Which lines of the entries below hold the word "pink"? Report each of them.

## Before-and-after object listings:
- - -
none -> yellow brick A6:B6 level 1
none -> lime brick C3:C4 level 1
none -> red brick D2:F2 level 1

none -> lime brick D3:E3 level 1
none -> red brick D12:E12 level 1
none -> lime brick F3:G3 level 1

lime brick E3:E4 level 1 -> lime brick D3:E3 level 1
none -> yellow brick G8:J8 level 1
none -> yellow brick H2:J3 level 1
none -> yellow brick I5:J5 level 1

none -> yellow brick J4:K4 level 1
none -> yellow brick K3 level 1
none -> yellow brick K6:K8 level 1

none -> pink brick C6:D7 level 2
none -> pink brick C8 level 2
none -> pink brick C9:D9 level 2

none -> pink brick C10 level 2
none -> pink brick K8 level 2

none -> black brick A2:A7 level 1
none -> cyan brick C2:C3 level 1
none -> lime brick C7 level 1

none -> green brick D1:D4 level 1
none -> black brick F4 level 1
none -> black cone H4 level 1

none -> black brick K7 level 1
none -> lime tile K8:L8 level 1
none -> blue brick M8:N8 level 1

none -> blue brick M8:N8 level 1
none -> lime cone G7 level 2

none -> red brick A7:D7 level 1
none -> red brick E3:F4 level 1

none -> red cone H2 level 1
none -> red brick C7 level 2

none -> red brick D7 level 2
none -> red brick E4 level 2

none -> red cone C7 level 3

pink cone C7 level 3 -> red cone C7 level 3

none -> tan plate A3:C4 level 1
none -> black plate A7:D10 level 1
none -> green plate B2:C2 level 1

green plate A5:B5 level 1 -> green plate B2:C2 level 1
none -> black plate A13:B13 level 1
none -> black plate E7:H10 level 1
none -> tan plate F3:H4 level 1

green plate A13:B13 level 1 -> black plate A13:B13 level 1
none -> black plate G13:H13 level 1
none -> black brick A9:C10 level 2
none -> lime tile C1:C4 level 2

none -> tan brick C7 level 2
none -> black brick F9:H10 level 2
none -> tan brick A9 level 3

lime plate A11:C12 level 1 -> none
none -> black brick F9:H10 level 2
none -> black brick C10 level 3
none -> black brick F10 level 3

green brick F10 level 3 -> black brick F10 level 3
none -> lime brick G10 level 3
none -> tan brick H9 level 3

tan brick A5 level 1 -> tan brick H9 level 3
- - -
## Solved exercise:
none -> pink brick C6:D7 level 2
none -> pink brick C8 level 2
none -> pink brick C9:D9 level 2
none -> pink brick C10 level 2
none -> pink brick K8 level 2
pink cone C7 level 3 -> red cone C7 level 3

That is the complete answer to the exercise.